[Start Given data]

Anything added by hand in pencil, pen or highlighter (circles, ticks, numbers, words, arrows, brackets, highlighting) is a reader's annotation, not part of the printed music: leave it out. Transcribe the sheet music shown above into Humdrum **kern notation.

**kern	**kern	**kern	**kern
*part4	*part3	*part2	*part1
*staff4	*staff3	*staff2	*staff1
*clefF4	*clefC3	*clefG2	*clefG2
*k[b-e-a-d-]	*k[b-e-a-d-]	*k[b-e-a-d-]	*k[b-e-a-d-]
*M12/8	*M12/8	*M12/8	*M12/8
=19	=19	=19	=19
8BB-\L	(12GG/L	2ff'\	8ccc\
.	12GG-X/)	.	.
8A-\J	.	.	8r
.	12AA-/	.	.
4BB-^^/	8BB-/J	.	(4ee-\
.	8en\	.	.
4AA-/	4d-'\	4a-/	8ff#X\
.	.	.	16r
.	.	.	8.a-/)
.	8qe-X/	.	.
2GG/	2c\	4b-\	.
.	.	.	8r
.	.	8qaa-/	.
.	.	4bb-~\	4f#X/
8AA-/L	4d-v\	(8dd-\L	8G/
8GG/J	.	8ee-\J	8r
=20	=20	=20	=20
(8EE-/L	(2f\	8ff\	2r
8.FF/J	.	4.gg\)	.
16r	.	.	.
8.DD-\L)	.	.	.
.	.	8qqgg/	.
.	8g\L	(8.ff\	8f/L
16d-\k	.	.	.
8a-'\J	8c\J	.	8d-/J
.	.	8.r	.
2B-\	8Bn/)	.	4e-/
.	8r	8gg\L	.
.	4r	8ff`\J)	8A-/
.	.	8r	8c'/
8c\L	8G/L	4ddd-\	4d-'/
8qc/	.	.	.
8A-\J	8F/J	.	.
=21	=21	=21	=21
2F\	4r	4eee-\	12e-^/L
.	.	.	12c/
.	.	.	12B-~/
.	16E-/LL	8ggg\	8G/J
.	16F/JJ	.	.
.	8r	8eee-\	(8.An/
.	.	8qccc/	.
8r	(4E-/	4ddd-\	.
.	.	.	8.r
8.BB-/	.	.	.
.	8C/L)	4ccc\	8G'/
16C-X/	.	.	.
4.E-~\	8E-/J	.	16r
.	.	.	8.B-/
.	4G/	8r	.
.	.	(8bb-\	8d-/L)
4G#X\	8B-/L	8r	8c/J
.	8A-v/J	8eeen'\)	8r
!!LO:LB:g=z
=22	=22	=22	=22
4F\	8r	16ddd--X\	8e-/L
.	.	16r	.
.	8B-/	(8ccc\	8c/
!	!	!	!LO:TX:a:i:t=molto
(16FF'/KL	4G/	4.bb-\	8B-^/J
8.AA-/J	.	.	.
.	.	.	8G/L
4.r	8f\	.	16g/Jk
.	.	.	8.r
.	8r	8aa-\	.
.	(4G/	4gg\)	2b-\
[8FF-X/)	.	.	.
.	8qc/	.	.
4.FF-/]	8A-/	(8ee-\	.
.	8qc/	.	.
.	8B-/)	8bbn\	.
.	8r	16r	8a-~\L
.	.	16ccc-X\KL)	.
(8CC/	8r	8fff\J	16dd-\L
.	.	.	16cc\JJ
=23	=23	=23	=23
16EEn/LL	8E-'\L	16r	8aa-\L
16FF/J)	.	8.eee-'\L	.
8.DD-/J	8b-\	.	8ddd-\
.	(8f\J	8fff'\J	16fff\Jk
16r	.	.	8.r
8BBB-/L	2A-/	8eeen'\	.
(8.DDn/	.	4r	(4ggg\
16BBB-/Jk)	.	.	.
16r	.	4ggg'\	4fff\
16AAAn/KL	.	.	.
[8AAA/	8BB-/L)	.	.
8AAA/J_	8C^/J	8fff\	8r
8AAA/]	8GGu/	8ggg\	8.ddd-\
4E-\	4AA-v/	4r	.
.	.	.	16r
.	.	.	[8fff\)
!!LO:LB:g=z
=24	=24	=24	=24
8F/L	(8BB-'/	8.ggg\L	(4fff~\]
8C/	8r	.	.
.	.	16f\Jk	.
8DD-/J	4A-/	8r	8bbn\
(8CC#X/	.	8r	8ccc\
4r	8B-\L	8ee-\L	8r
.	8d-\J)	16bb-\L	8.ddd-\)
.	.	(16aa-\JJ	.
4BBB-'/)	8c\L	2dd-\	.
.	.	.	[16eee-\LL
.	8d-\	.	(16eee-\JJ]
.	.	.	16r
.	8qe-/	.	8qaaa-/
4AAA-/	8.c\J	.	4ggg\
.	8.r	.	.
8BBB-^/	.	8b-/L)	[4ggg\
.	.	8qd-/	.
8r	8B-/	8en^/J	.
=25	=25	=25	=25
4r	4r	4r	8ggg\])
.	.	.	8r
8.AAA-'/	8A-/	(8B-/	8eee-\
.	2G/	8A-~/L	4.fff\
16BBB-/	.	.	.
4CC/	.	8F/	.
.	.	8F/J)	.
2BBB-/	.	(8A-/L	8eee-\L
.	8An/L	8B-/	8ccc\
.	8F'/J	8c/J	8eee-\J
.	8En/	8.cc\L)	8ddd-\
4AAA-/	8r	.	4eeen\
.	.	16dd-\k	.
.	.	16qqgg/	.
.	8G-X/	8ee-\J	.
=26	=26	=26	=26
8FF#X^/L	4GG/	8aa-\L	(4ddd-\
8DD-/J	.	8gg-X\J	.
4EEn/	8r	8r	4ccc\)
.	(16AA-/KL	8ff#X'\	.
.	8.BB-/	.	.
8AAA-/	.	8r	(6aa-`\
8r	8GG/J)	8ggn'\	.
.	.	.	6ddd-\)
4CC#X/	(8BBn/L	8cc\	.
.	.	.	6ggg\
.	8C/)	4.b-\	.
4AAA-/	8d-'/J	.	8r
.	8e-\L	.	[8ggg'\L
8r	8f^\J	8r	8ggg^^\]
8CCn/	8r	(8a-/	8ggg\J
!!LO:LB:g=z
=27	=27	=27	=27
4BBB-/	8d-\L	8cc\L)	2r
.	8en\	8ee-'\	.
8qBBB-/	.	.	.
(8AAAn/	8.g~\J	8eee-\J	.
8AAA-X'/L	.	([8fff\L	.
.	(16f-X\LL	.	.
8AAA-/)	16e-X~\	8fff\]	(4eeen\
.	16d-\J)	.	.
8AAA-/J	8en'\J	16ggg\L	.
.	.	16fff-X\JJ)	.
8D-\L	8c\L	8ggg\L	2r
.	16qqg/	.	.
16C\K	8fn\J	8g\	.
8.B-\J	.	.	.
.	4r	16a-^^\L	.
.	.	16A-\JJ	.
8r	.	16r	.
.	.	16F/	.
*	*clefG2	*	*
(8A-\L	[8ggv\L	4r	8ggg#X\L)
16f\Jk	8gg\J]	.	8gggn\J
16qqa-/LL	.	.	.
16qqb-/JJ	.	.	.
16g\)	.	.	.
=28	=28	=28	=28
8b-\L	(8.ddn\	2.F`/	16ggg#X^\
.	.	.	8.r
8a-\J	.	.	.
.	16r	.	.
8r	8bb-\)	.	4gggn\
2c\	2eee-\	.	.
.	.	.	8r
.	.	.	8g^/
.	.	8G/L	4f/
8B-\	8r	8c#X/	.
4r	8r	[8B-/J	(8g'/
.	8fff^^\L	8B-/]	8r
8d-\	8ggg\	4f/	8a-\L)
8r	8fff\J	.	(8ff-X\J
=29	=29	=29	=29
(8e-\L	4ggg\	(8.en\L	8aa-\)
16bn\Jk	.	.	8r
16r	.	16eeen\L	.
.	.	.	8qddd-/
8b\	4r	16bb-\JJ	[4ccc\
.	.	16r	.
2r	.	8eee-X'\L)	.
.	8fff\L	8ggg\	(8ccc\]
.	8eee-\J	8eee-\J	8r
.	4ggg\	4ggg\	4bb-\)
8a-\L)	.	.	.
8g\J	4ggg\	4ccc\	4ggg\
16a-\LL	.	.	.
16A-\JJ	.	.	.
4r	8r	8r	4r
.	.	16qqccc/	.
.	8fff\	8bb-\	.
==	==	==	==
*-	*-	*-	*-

[End Given data]

* _Task goal_:
List each line in the material above that contains the string "kern".

* _Solution for this problem_:
Anything added by hand in pencil, pen or highlighter (circles, ticks, numbers, words, arrows, brackets, highlighting) is a reader's annotation, not part of the printed music: leave it out. Transcribe the sheet music shown above into Humdrum **kern notation.
**kern	**kern	**kern	**kern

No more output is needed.